• [Work order] The lines to copy are those holding the string "black" in the entries below.

(Items from a dataset)
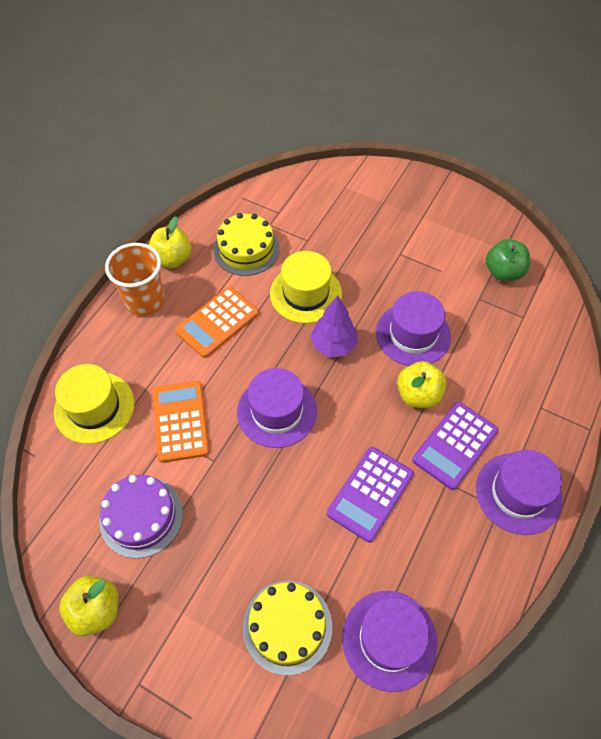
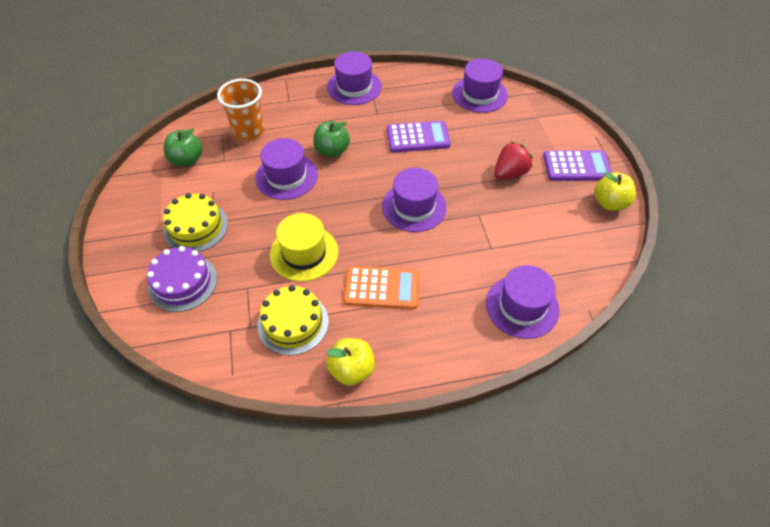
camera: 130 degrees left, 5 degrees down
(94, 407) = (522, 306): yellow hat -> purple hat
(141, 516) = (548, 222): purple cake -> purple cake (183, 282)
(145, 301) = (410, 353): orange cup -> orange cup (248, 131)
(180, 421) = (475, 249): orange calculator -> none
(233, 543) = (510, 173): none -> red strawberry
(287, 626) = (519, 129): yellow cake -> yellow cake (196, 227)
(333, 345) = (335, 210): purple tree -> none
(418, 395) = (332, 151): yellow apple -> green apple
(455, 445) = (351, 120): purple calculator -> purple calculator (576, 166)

...

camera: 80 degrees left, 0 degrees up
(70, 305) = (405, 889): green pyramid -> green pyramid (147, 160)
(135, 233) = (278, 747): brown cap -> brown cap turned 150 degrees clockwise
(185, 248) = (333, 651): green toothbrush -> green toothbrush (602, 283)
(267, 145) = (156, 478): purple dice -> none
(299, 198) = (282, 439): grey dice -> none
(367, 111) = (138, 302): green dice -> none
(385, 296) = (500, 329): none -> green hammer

---

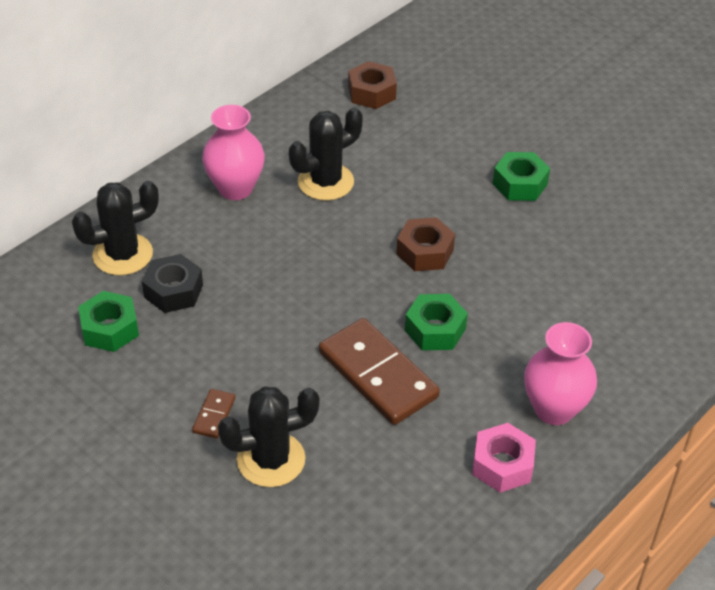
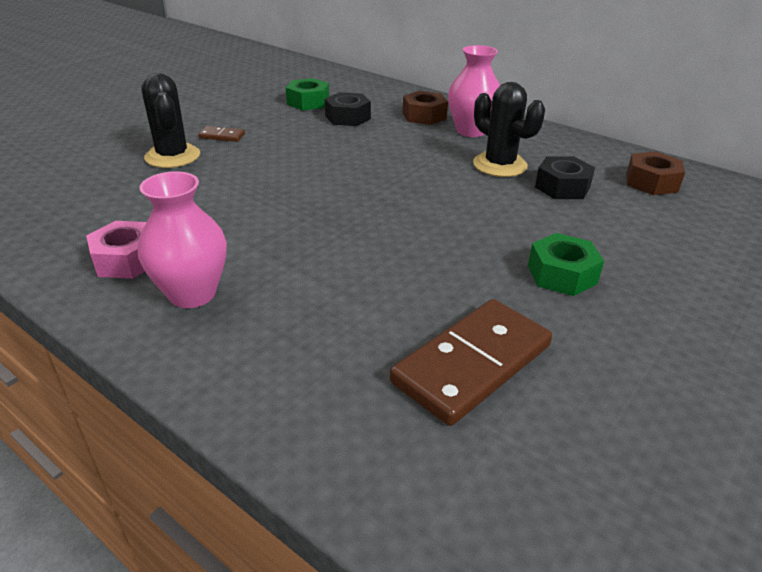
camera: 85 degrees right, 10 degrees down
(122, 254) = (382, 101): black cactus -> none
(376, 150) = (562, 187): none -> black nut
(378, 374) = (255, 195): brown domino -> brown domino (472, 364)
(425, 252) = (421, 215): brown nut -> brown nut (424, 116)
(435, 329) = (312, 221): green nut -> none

• [Answer to this exercise]
(122, 254) = (382, 101): black cactus -> none
(376, 150) = (562, 187): none -> black nut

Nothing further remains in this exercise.